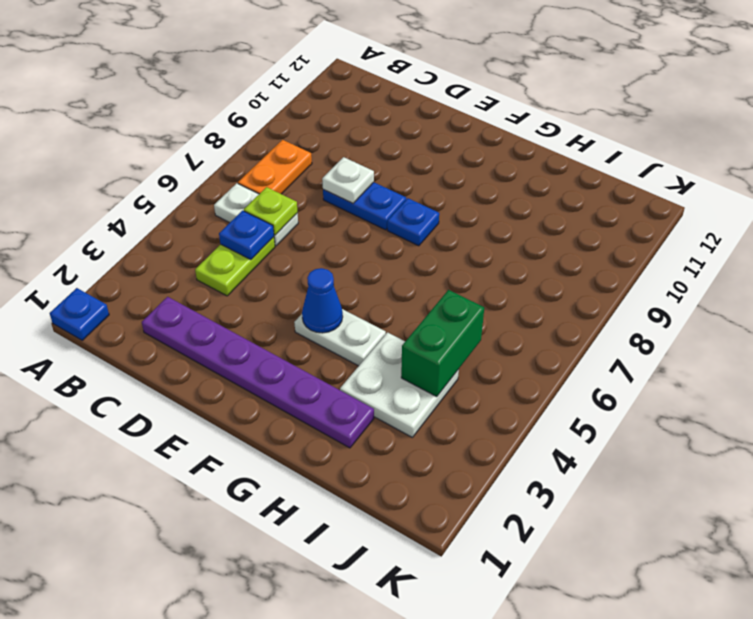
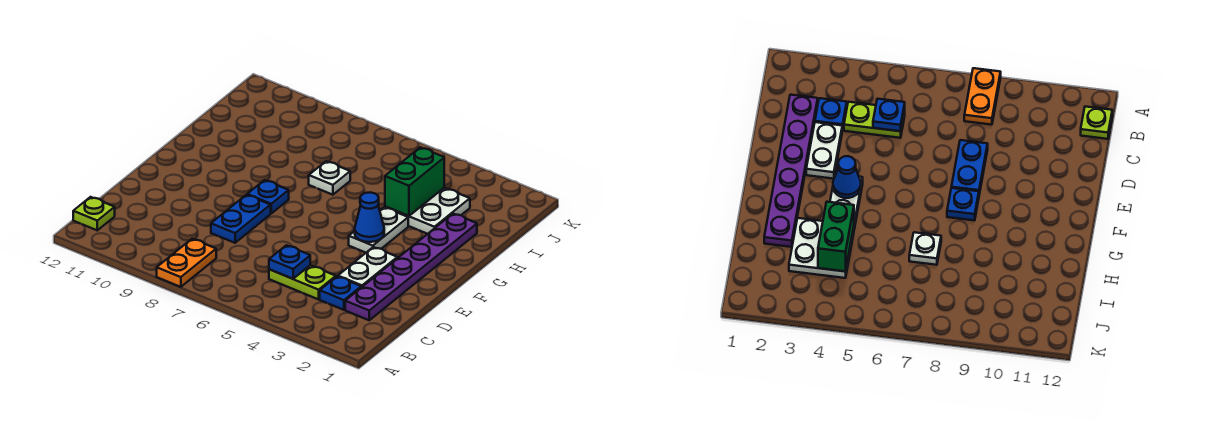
blue 1x1 plate [50,288,109,340] -> blue 1x1 plate moved to [320,276,361,310]
white 1x2 plate [214,183,298,246] -> white 1x2 plate moved to [338,247,397,287]
orange 1x2 plate [238,140,312,194] -> orange 1x2 plate turned to [157,239,216,287]
lime 1x1 plate [244,187,298,235] -> lime 1x1 plate moved to [73,197,115,230]
white 1x1 plate [322,157,374,203] -> white 1x1 plate moved to [309,161,350,195]
green 1x2 brick [401,290,484,397] -> green 1x2 brick turned to [385,147,444,216]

──────────────────────────────

Each line above that contains the word "moved" should be returned.

blue 1x1 plate [50,288,109,340] -> blue 1x1 plate moved to [320,276,361,310]
white 1x2 plate [214,183,298,246] -> white 1x2 plate moved to [338,247,397,287]
lime 1x1 plate [244,187,298,235] -> lime 1x1 plate moved to [73,197,115,230]
white 1x1 plate [322,157,374,203] -> white 1x1 plate moved to [309,161,350,195]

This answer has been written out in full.